* WHAT IS BEING ASKED
Pick every line with "down" from the material below.

* GIVEN ENTRIES
------------------------------------------------
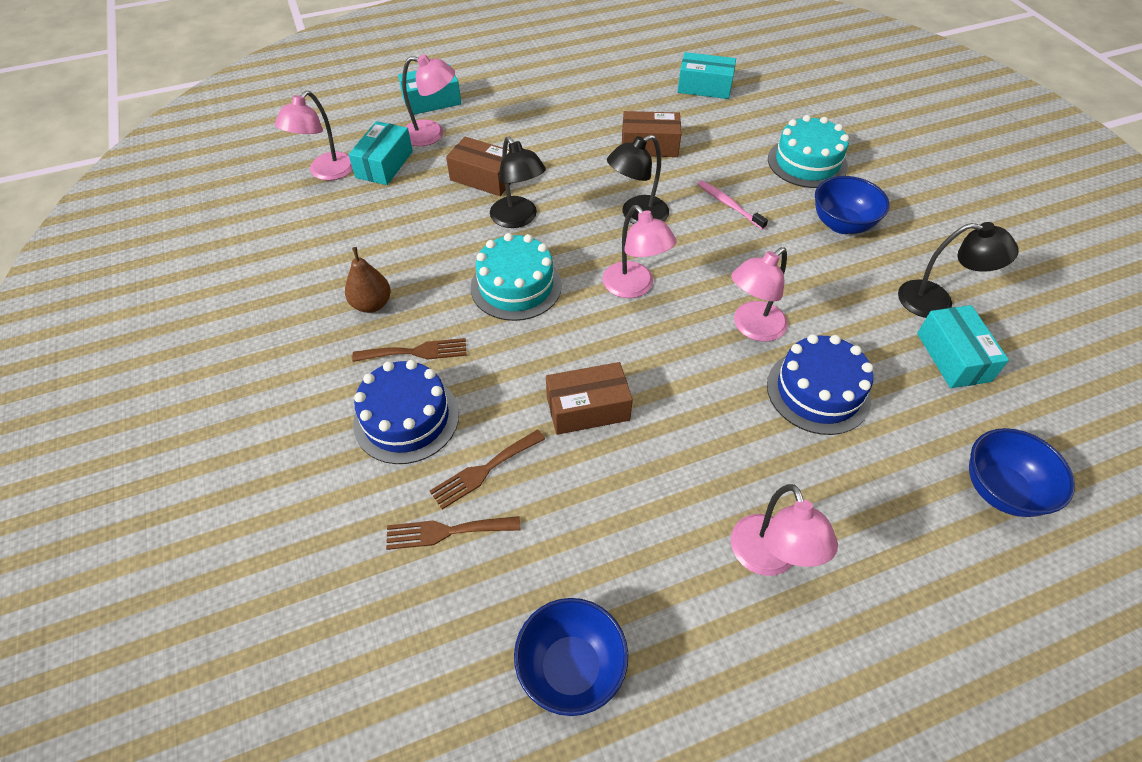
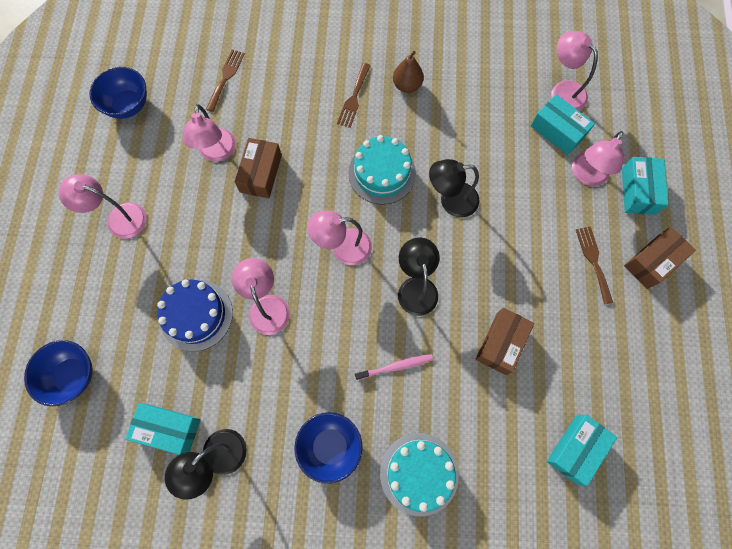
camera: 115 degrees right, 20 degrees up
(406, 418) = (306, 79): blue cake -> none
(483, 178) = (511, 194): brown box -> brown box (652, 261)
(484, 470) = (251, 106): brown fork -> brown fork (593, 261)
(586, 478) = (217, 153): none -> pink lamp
------------------------------------------------
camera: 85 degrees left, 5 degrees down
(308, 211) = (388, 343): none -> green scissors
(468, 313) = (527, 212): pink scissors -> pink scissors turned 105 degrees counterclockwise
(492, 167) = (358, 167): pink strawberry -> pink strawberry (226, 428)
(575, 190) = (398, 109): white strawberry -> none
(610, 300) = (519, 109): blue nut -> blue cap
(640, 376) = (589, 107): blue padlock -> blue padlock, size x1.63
------------------------------------------------
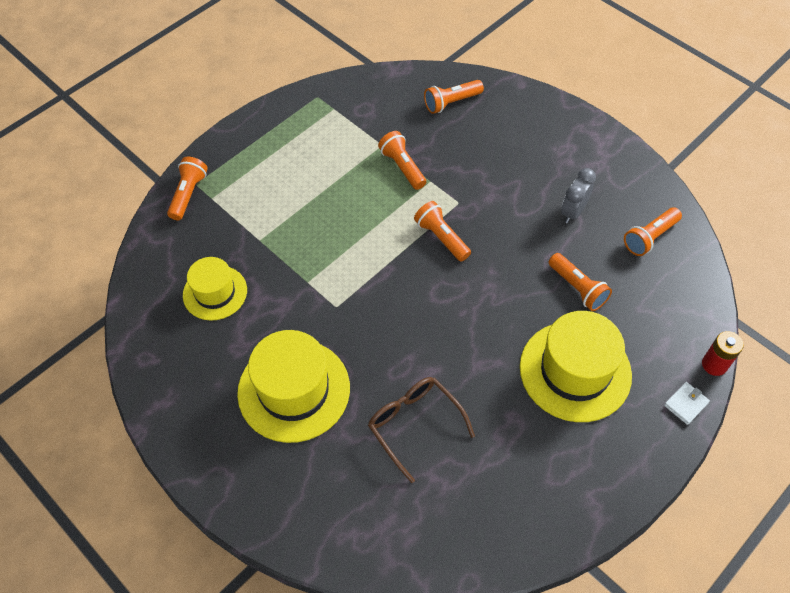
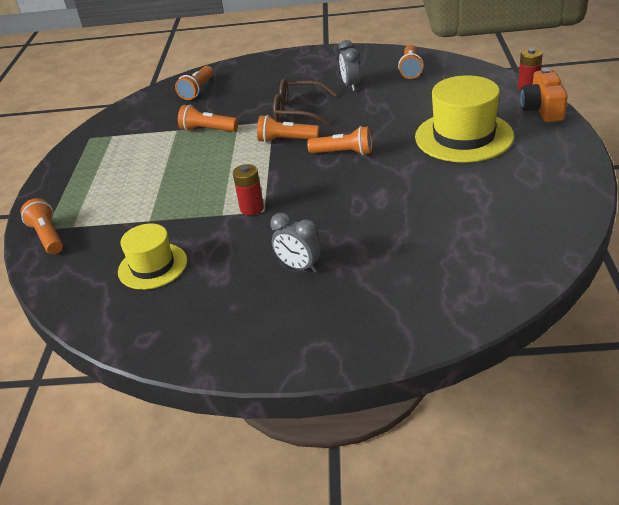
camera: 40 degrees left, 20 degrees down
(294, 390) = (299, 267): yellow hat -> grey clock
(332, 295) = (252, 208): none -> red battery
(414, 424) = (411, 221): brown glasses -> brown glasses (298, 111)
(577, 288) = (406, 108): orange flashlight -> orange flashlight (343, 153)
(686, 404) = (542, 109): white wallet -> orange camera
------------------------------------------------
* ANSWER SECTION
camera: 85 degrees left, 5 degrees down
camera: 40 degrees left, 20 degrees down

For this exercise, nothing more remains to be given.